**Objective**. Convert all of the material below into a JSON list of strings, with one string for each line and no blank lines. Leave the pictures out of the list.
START Data in this exercise
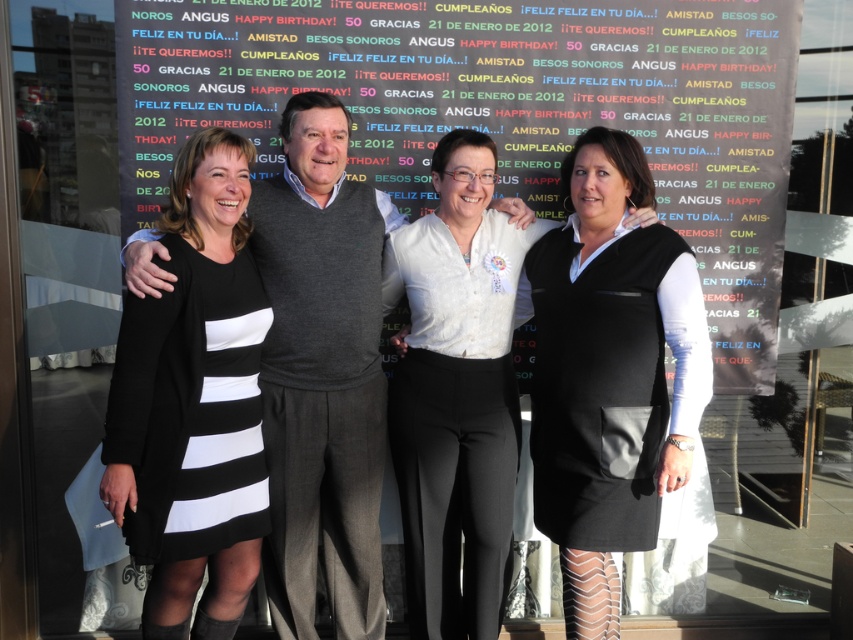
Between multicolored fabric banner at center and white textured blouse at center, which one has less height?

With less height is multicolored fabric banner at center.

Which is more to the left, multicolored fabric banner at center or white textured blouse at center?

From the viewer's perspective, white textured blouse at center appears more on the left side.

This screenshot has width=853, height=640. Identify the location of multicolored fabric banner at center. (515, 112).

Identify the location of multicolored fabric banner at center. [515, 112].

Based on the photo, does dark gray sweater at center have a lesser height compared to white textured blouse at center?

No.

Is dark gray sweater at center bigger than white textured blouse at center?

No.

Locate an element on the screen. dark gray sweater at center is located at coordinates (321, 380).

Which is more to the left, matte black dress at center or white textured blouse at center?

Positioned to the left is white textured blouse at center.

The width and height of the screenshot is (853, 640). Describe the element at coordinates (604, 374) in the screenshot. I see `matte black dress at center` at that location.

Who is more distant from viewer, (x=592, y=372) or (x=424, y=593)?

The point (x=424, y=593) is behind.

Locate an element on the screen. This screenshot has width=853, height=640. matte black dress at center is located at coordinates (604, 374).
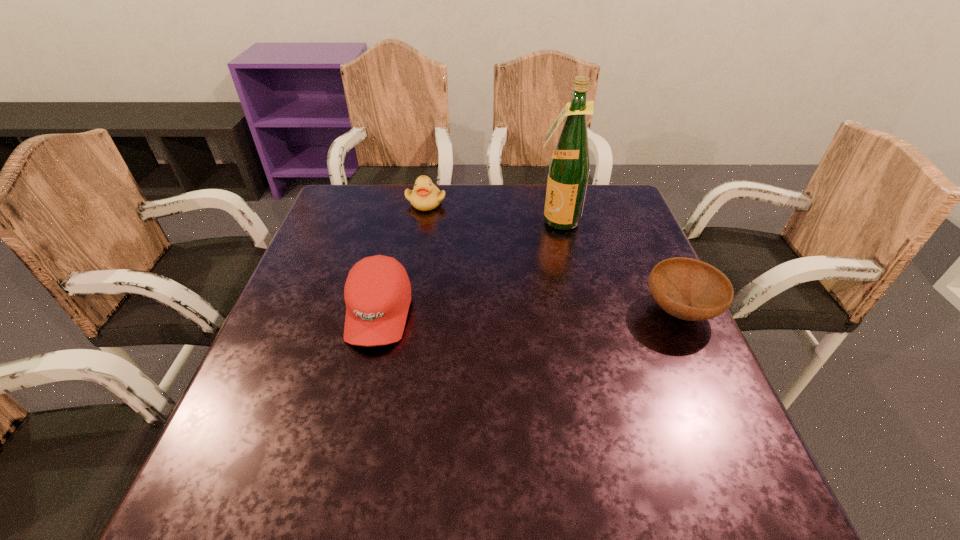
The image size is (960, 540). Identify the location of vacant space located 0.240m on the beak of the duckling. (467, 260).

What are the coordinates of `blank space located 0.050m on the beak of the duckling` in the screenshot? It's located at (440, 221).

Find the location of a particular element. vacant area situated 0.100m on the beak of the duckling is located at coordinates (445, 231).

Identify the location of liquor that is positioned at the far edge. The height and width of the screenshot is (540, 960). (569, 167).

The width and height of the screenshot is (960, 540). What are the coordinates of `duckling that is at the far edge` in the screenshot? It's located at point(425,196).

This screenshot has width=960, height=540. What are the coordinates of `object present at the left edge` in the screenshot? It's located at (377, 293).

The image size is (960, 540). Identify the location of object that is at the right edge. (689, 289).

Locate an element on the screen. The height and width of the screenshot is (540, 960). vacant space at the far edge of the desktop is located at coordinates (492, 193).

At what (x,y) coordinates should I click in order to perform the action: click on blank space at the near edge. Please return your answer as a coordinate pair (x, y). This screenshot has width=960, height=540. Looking at the image, I should click on (623, 431).

Where is `vacant space at the left edge of the desktop`? vacant space at the left edge of the desktop is located at coordinates tap(295, 292).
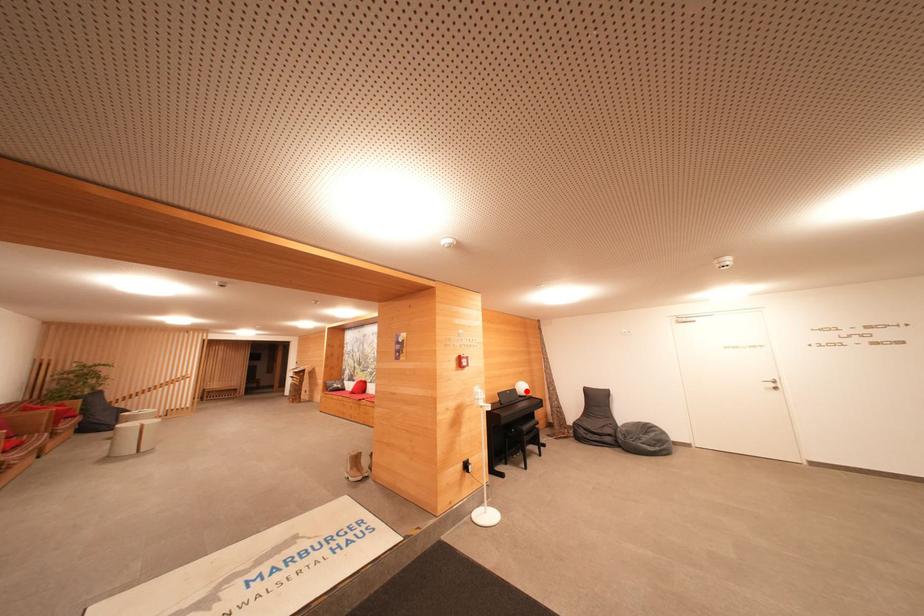
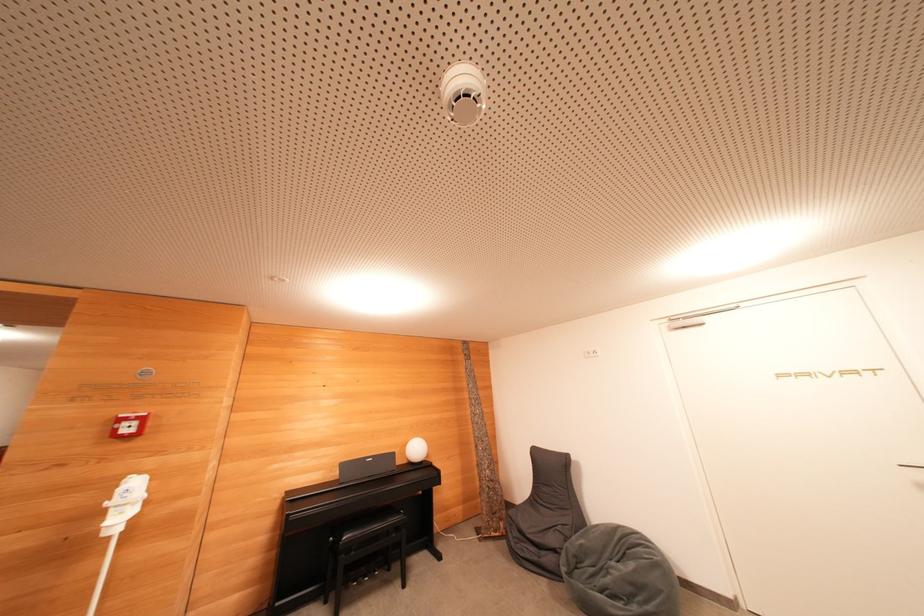
The point at the highlighted location is marked in the first image. Where is the corresponding point in the second image?

(419, 453)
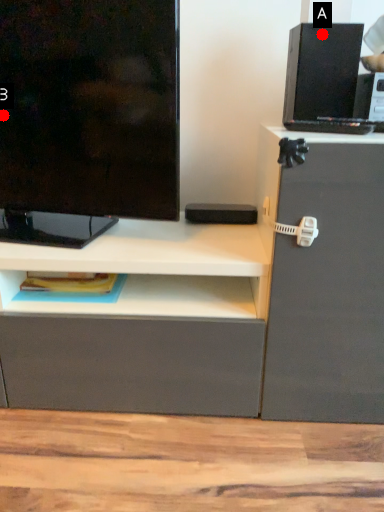
Question: Two points are circled on the image, labeled by A and B beside each circle. Which point is farther from the camera taking this photo?

Choices:
 (A) A is further
 (B) B is further

Answer: (B)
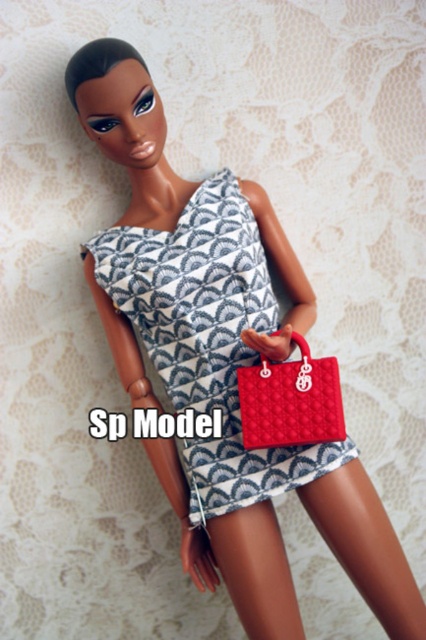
END Data in this exercise
**Full response**.
[
  "Between multicolored fabric banner at center and white textured blouse at center, which one has less height?",
  "With less height is multicolored fabric banner at center.",
  "Which is more to the left, multicolored fabric banner at center or white textured blouse at center?",
  "From the viewer's perspective, white textured blouse at center appears more on the left side.",
  "This screenshot has width=853, height=640. Identify the location of multicolored fabric banner at center. (515, 112).",
  "Identify the location of multicolored fabric banner at center. [515, 112].",
  "Based on the photo, does dark gray sweater at center have a lesser height compared to white textured blouse at center?",
  "No.",
  "Is dark gray sweater at center bigger than white textured blouse at center?",
  "No.",
  "Locate an element on the screen. dark gray sweater at center is located at coordinates (321, 380).",
  "Which is more to the left, matte black dress at center or white textured blouse at center?",
  "Positioned to the left is white textured blouse at center.",
  "The width and height of the screenshot is (853, 640). Describe the element at coordinates (604, 374) in the screenshot. I see `matte black dress at center` at that location.",
  "Who is more distant from viewer, (x=592, y=372) or (x=424, y=593)?",
  "The point (x=424, y=593) is behind.",
  "Locate an element on the screen. This screenshot has width=853, height=640. matte black dress at center is located at coordinates (604, 374).",
  "The image size is (960, 540). Identify the location of vacant space located 0.240m on the beak of the duckling. (467, 260).",
  "What are the coordinates of `blank space located 0.050m on the beak of the duckling` in the screenshot? It's located at (440, 221).",
  "Find the location of a particular element. vacant area situated 0.100m on the beak of the duckling is located at coordinates (445, 231).",
  "Identify the location of liquor that is positioned at the far edge. The height and width of the screenshot is (540, 960). (569, 167).",
  "The width and height of the screenshot is (960, 540). What are the coordinates of `duckling that is at the far edge` in the screenshot? It's located at point(425,196).",
  "This screenshot has width=960, height=540. What are the coordinates of `object present at the left edge` in the screenshot? It's located at (377, 293).",
  "The image size is (960, 540). Identify the location of object that is at the right edge. (689, 289).",
  "Locate an element on the screen. The height and width of the screenshot is (540, 960). vacant space at the far edge of the desktop is located at coordinates (492, 193).",
  "At what (x,y) coordinates should I click in order to perform the action: click on blank space at the near edge. Please return your answer as a coordinate pair (x, y). This screenshot has width=960, height=540. Looking at the image, I should click on (623, 431).",
  "Where is `vacant space at the left edge of the desktop`? vacant space at the left edge of the desktop is located at coordinates tap(295, 292).",
  "The point at the highlighted location is marked in the first image. Where is the corresponding point in the second image?",
  "(419, 453)",
  "Question: Two points are circled on the image, labeled by A and B beside each circle. Which point is farther from the camera taking this photo?",
  "Choices:",
  " (A) A is further",
  " (B) B is further",
  "Answer: (B)"
]